[[ INFORMATION PROVIDED open ]]

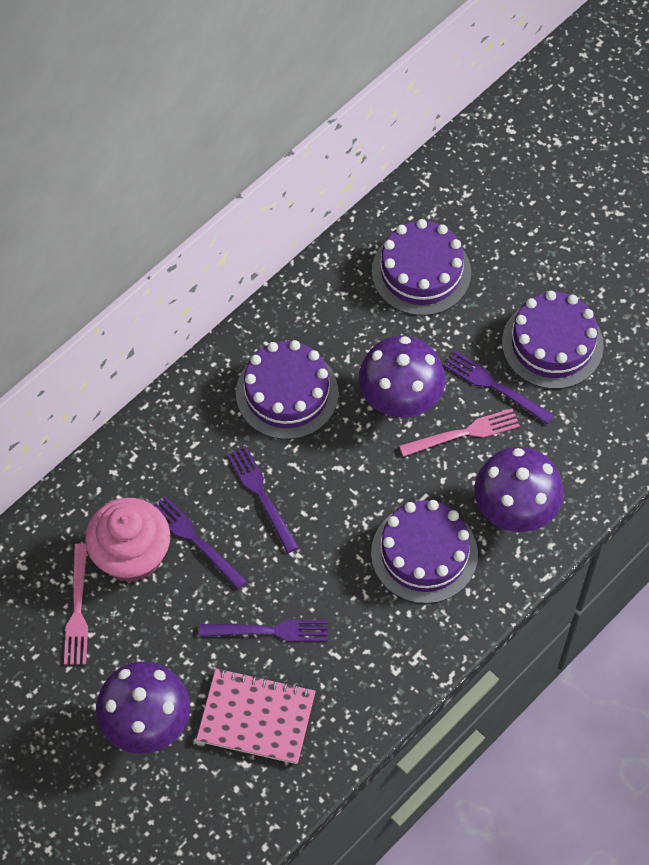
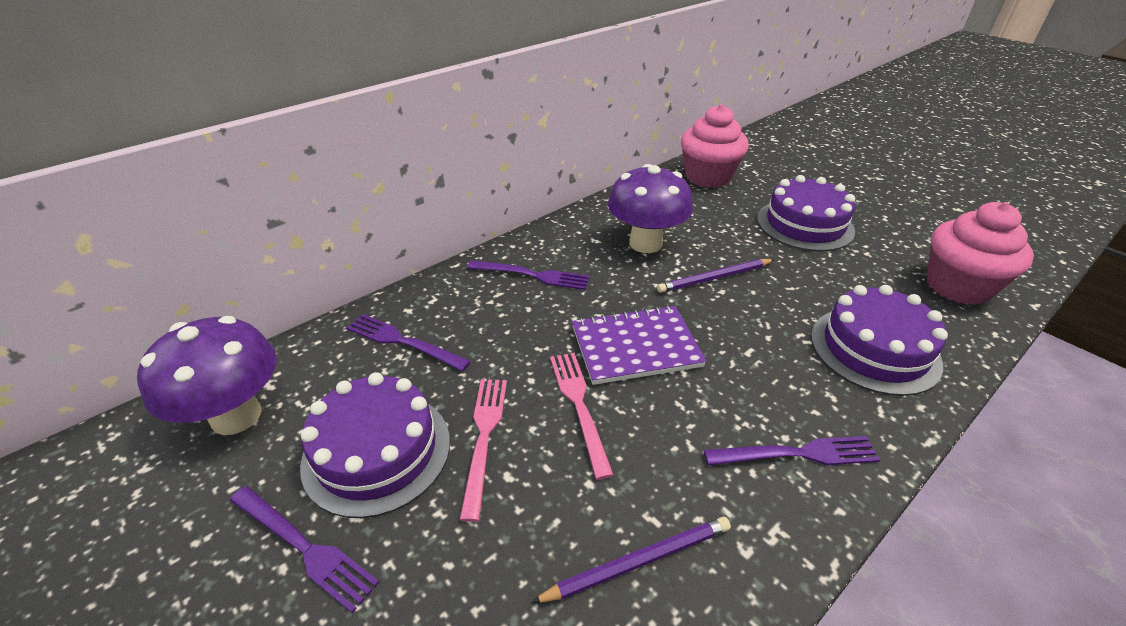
pink cupcake: 1 -> 2
pink notebook: 1 -> 0
purple cake: 4 -> 3
purple mushroom: 3 -> 2
purple notebook: 0 -> 1
purple pencil: 0 -> 2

[[ INFORMATION PROVIDED closed ]]

**TASK REQUIREMENTS**: The reply must consist of the complete listing, reproduced exactly, with no images.

**OUTPUT OF THE EXERCISE**:
pink cupcake: 1 -> 2
pink notebook: 1 -> 0
purple cake: 4 -> 3
purple mushroom: 3 -> 2
purple notebook: 0 -> 1
purple pencil: 0 -> 2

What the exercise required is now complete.